> _Data for this task_
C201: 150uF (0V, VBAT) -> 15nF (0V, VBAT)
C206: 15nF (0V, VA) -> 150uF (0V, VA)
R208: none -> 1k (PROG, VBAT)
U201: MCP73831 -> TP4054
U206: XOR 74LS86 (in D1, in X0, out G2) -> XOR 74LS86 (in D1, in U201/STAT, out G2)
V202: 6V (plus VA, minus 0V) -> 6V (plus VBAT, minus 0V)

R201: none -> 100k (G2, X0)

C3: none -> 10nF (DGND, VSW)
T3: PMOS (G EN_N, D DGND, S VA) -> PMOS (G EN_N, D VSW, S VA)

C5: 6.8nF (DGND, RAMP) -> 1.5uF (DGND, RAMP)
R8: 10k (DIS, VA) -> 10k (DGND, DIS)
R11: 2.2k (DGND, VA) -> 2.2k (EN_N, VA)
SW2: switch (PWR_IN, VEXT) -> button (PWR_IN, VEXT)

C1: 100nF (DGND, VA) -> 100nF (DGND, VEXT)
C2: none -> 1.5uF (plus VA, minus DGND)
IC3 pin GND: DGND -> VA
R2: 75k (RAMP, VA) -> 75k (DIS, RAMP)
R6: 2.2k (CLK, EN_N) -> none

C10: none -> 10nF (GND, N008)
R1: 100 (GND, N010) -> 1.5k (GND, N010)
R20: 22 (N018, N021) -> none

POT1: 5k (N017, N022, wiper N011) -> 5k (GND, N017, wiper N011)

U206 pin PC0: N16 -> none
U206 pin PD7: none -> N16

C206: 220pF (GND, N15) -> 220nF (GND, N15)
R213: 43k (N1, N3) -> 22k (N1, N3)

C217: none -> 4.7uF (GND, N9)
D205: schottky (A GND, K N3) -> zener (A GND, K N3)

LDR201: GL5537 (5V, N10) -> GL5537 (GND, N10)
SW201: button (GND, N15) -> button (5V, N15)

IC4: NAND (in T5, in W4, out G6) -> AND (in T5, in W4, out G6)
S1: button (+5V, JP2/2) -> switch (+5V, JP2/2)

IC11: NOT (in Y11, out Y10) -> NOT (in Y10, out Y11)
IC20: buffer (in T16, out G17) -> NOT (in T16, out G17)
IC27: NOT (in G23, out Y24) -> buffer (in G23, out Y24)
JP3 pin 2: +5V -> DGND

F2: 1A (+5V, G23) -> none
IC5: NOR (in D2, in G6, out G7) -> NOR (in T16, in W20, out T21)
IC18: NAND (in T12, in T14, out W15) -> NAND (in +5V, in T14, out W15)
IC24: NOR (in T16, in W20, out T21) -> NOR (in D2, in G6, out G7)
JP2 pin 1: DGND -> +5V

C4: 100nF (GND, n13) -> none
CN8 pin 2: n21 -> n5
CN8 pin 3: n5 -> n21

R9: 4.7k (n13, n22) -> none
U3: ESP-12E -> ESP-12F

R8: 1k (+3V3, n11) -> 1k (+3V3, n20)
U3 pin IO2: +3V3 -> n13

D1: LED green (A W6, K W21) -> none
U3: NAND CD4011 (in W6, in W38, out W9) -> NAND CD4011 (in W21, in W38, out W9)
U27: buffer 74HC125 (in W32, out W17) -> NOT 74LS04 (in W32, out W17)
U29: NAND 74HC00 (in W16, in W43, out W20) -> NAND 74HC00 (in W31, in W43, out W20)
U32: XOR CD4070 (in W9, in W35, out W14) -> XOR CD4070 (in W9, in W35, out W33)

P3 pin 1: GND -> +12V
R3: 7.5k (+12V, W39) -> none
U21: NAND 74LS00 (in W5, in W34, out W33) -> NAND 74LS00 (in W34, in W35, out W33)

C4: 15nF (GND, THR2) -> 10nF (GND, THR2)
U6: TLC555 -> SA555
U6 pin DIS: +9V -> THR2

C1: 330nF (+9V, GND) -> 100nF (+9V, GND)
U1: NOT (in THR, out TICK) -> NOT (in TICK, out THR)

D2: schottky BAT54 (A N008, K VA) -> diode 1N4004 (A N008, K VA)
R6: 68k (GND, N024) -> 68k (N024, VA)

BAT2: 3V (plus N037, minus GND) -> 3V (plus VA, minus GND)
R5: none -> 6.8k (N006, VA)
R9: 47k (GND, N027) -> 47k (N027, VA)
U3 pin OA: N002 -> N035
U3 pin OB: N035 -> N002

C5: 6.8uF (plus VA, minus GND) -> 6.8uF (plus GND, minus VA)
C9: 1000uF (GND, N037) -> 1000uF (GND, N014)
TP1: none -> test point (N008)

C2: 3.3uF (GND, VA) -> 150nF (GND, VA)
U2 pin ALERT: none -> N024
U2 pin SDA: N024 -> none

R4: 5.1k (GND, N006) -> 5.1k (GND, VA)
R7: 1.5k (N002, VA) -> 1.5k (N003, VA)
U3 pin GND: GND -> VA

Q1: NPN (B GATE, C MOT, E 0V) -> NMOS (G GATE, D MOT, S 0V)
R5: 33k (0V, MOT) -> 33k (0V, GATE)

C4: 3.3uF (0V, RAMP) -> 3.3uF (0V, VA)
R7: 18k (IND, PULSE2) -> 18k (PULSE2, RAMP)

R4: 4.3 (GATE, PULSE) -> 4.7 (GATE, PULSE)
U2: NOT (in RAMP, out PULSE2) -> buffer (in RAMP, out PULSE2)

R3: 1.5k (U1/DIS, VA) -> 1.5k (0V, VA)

> _Task objective_
What lines in the data include the string "schottky"? Copy each one.

> _Task output_
D205: schottky (A GND, K N3) -> zener (A GND, K N3)
D2: schottky BAT54 (A N008, K VA) -> diode 1N4004 (A N008, K VA)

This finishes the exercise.